- Problem details
Restate the entries below exactly, and keep all images out of the answer.

[Material provided]

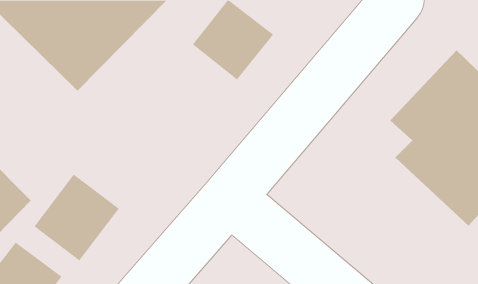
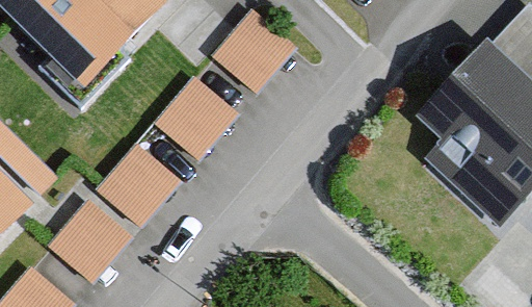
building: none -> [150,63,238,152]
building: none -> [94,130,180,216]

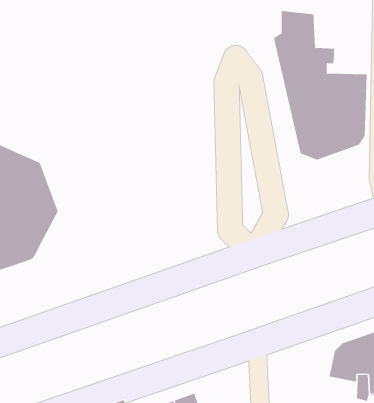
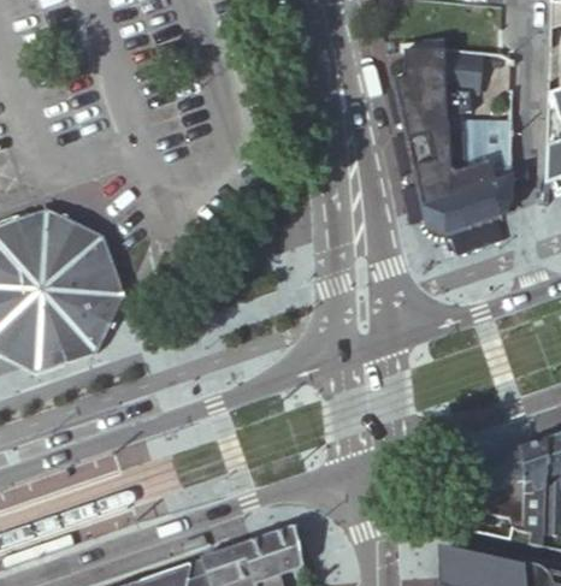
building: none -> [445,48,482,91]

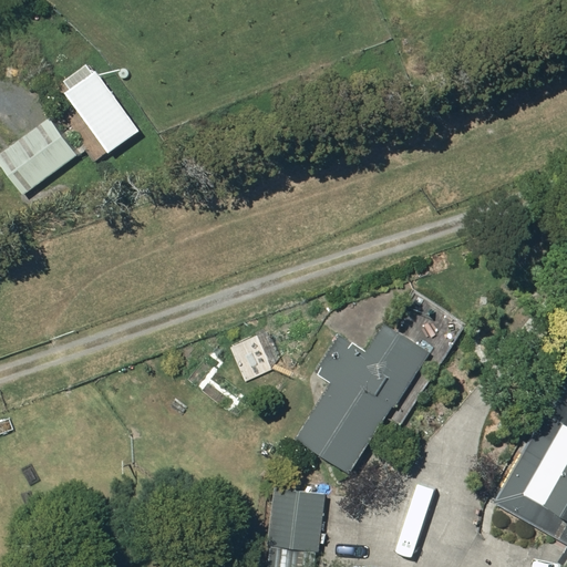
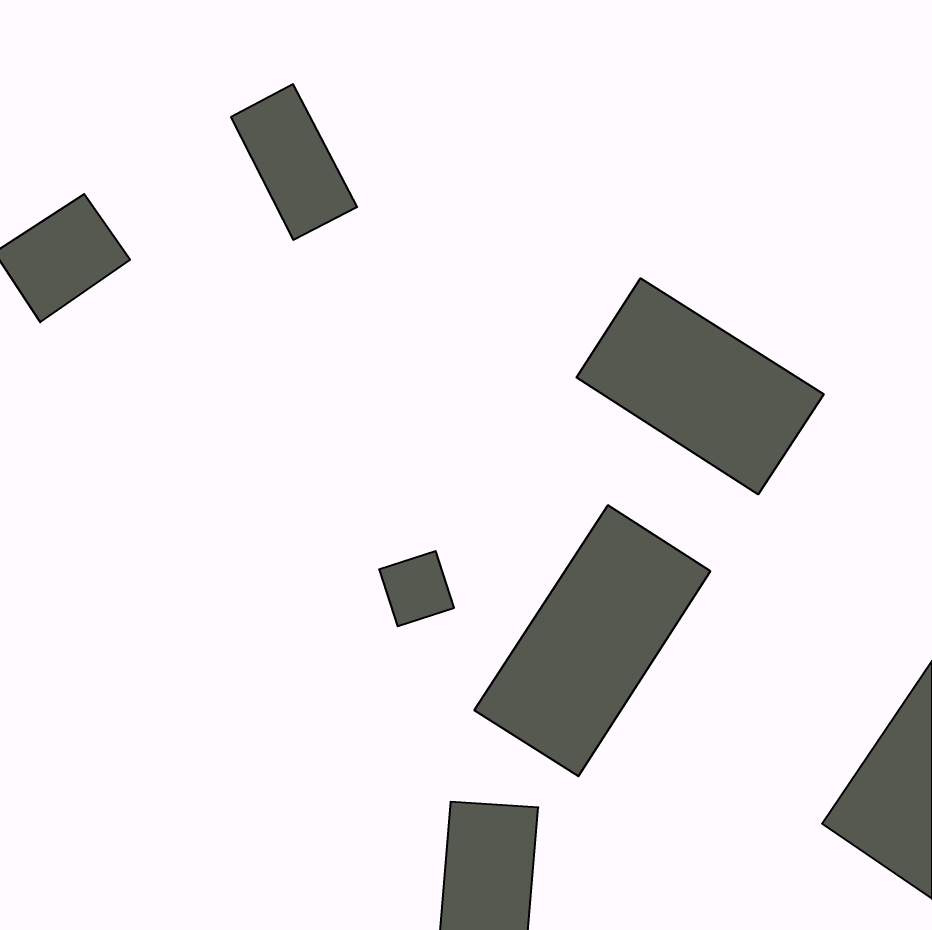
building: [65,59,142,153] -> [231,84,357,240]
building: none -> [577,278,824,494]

[/Material provided]

- Solution to this task
building: none -> [150,63,238,152]
building: none -> [94,130,180,216]

building: none -> [445,48,482,91]

building: [65,59,142,153] -> [231,84,357,240]
building: none -> [577,278,824,494]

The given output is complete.